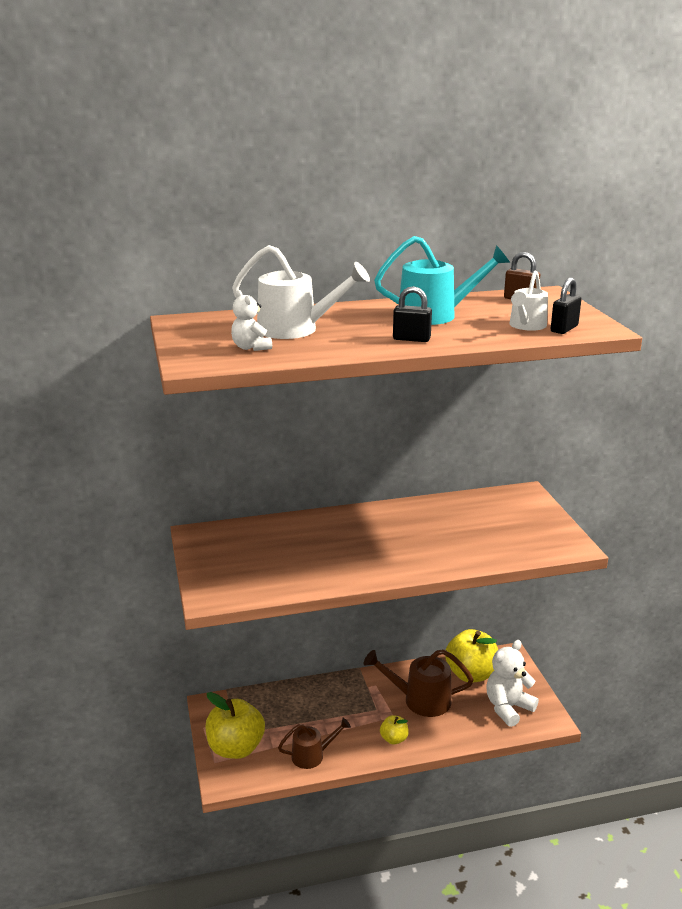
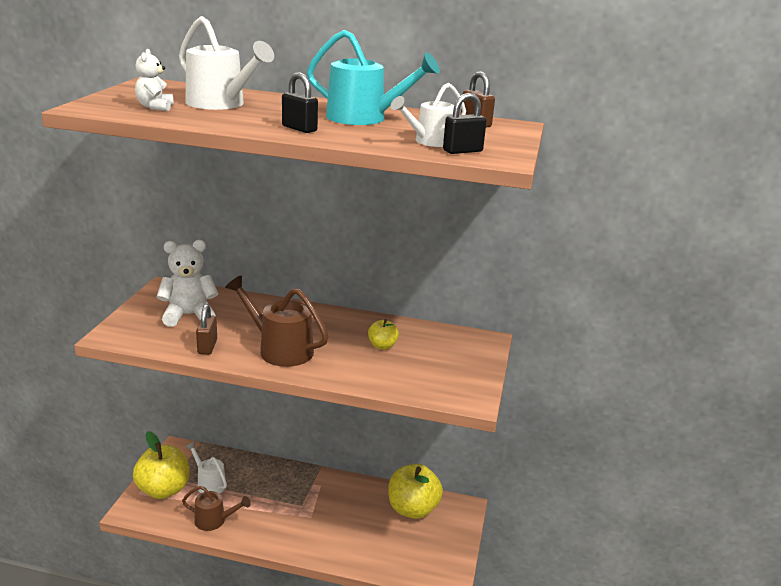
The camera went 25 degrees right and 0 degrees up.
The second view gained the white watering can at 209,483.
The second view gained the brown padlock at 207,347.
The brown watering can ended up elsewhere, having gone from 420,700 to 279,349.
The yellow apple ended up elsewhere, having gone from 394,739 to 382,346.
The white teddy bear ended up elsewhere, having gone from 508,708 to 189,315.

:::::

:: Exercise instructions ::
The answer should consist of every line above, exact and free of images.

:: Completed exercise ::
The camera went 25 degrees right and 0 degrees up.
The second view gained the white watering can at 209,483.
The second view gained the brown padlock at 207,347.
The brown watering can ended up elsewhere, having gone from 420,700 to 279,349.
The yellow apple ended up elsewhere, having gone from 394,739 to 382,346.
The white teddy bear ended up elsewhere, having gone from 508,708 to 189,315.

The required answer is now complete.